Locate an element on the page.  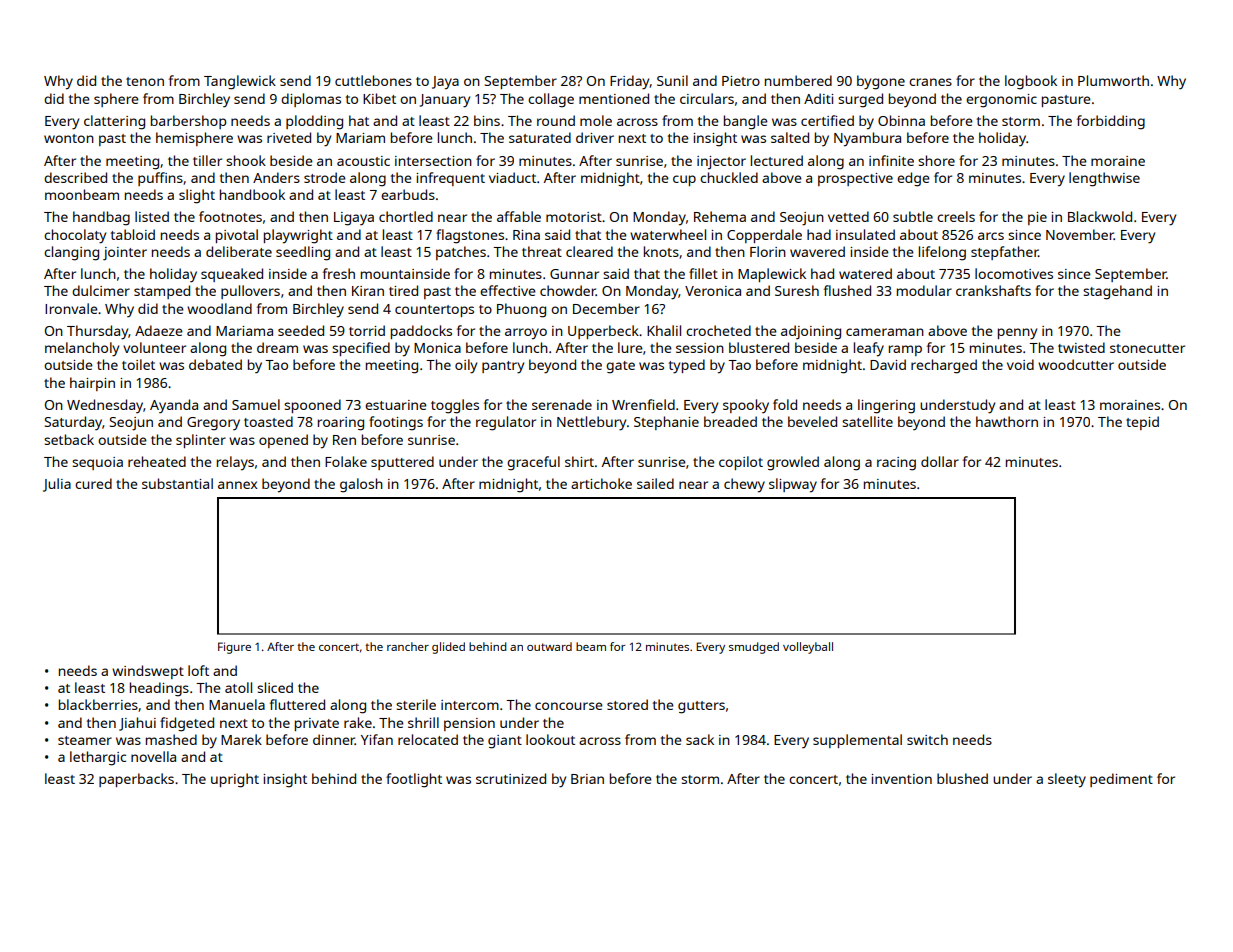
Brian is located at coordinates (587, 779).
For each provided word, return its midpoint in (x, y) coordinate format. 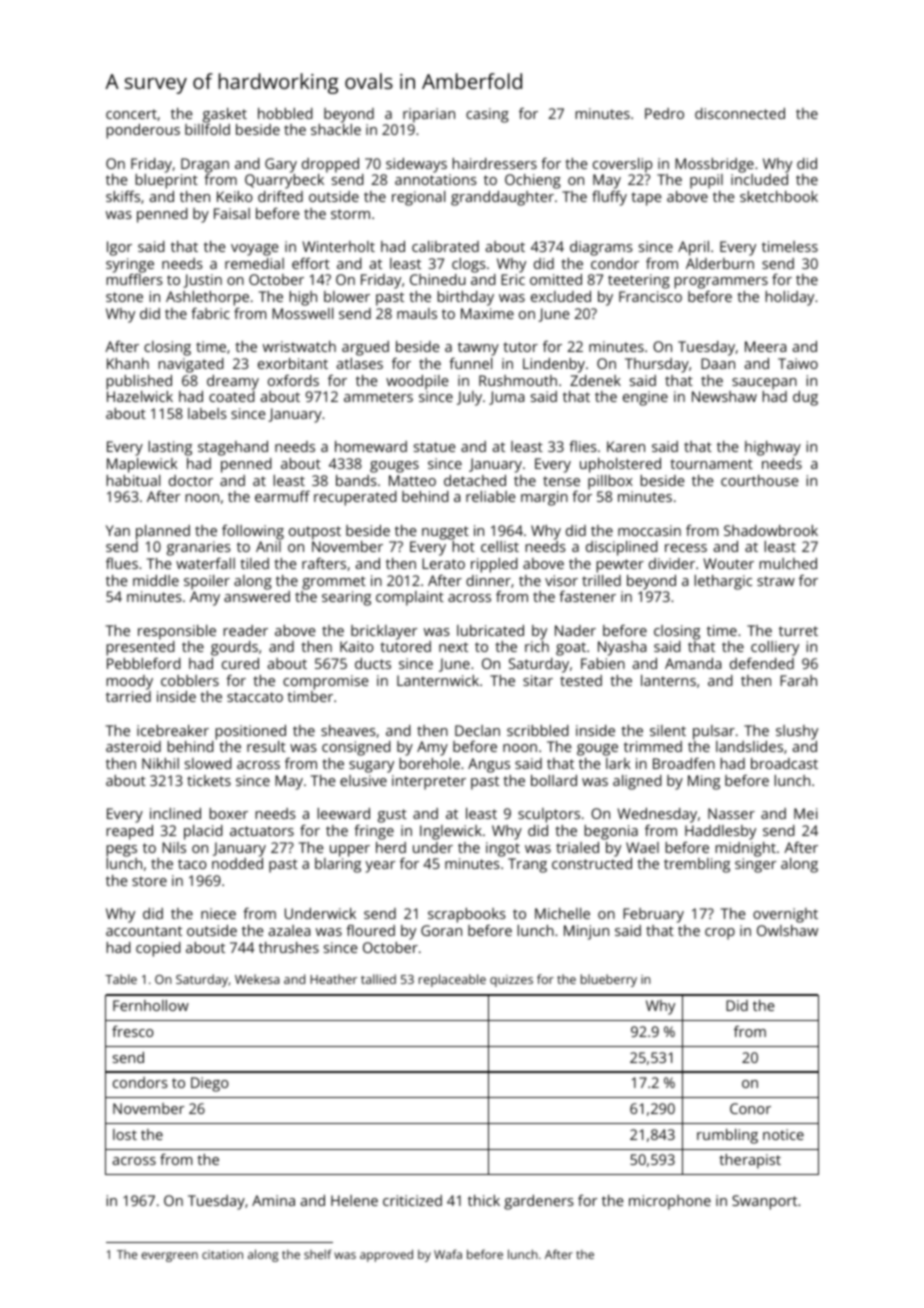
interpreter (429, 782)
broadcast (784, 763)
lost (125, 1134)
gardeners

_EXERCISE OBJECTIVE_
Format everything from the row containing "For each provided" down to the last of the rows as a Markdown table with the columns Row and Content, numbering each row and skipping any blank lines. Leave the pictures out of the answer.

_FINAL RESULT_
| Row | Content |
|---|---|
| 1 | For each provided word, return its midpoint in (x, y) coordinate format.  |
| 2 | interpreter (429, 782) |
| 3 | broadcast (784, 763) |
| 4 | lost (125, 1134) |
| 5 | gardeners |